((

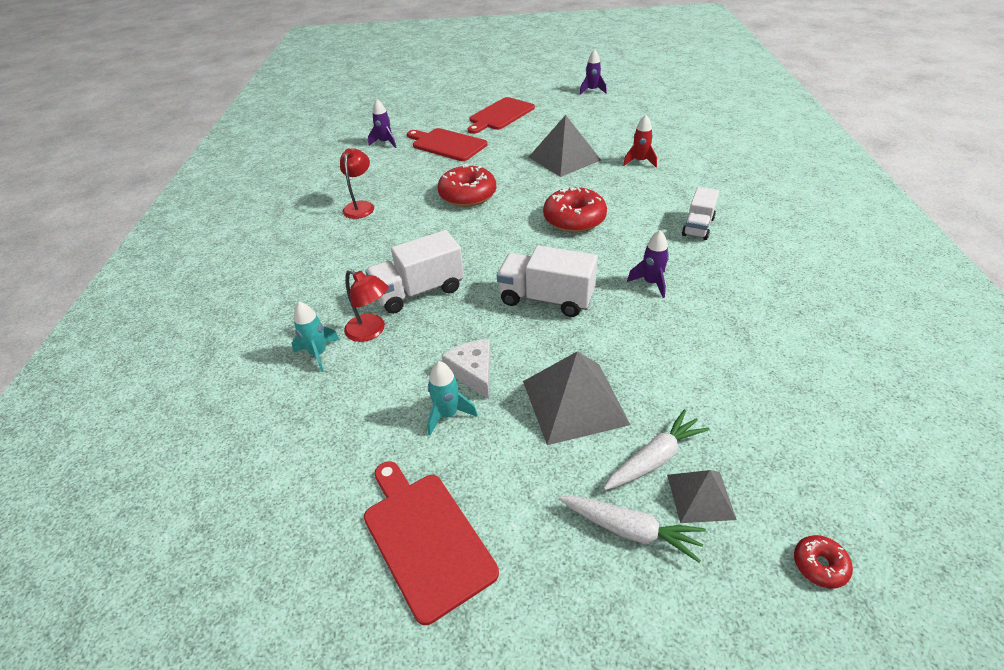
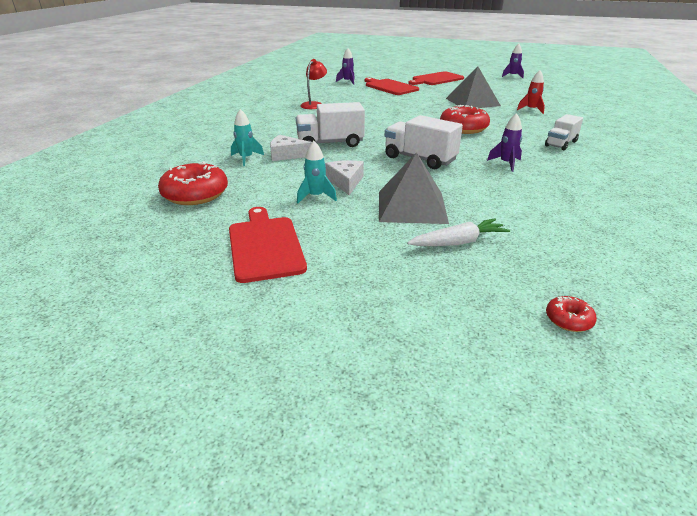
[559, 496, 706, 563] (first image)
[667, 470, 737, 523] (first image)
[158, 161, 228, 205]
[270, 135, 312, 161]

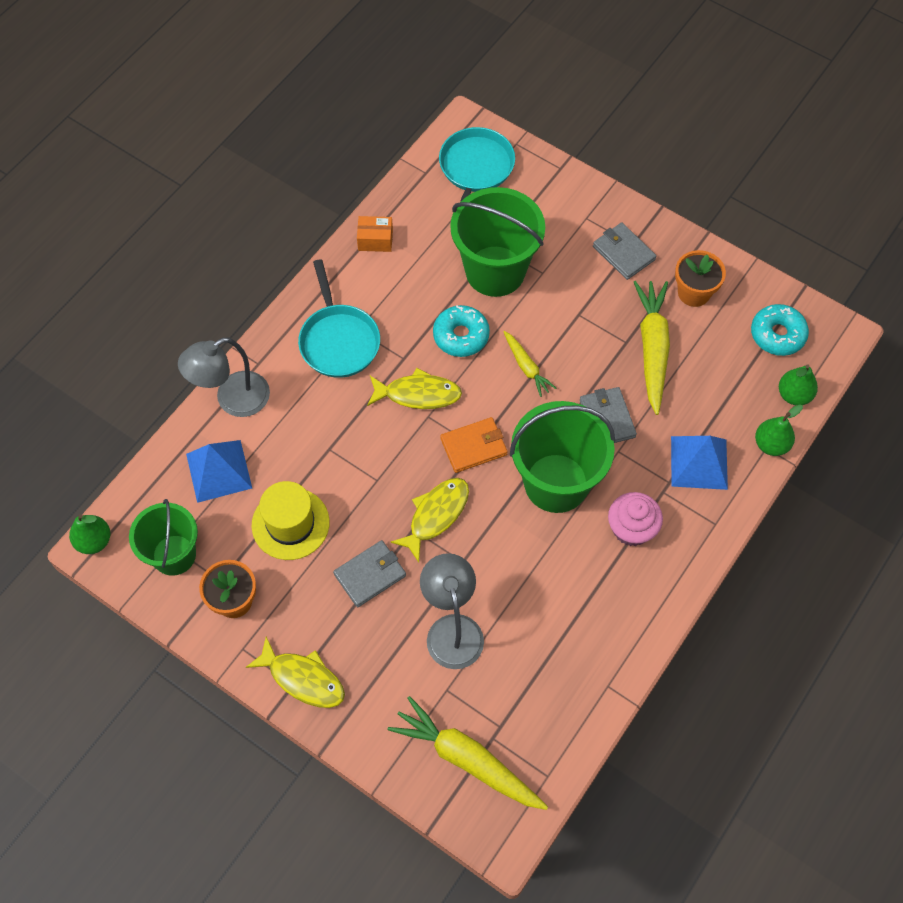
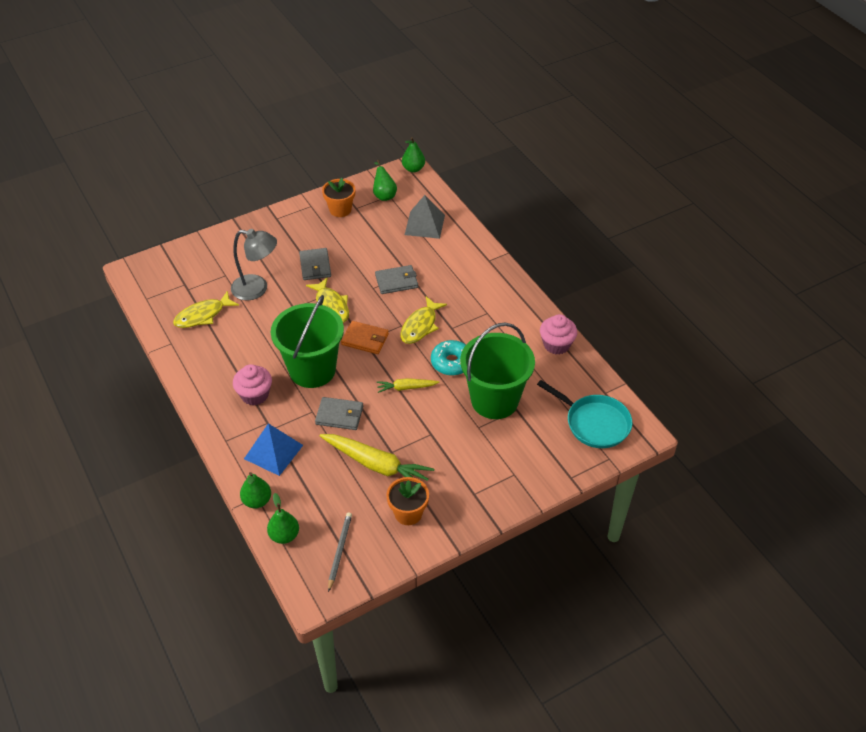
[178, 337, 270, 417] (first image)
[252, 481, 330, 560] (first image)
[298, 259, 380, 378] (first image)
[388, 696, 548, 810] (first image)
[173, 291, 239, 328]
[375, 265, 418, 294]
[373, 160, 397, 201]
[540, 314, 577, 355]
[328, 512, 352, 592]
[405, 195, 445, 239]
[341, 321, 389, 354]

))

The lines wanted run from the first one in the material above through the line containing "[328, 512, 352, 592]"; give them again exactly, leaving out the pictures.

[559, 496, 706, 563] (first image)
[667, 470, 737, 523] (first image)
[158, 161, 228, 205]
[270, 135, 312, 161]

[178, 337, 270, 417] (first image)
[252, 481, 330, 560] (first image)
[298, 259, 380, 378] (first image)
[388, 696, 548, 810] (first image)
[173, 291, 239, 328]
[375, 265, 418, 294]
[373, 160, 397, 201]
[540, 314, 577, 355]
[328, 512, 352, 592]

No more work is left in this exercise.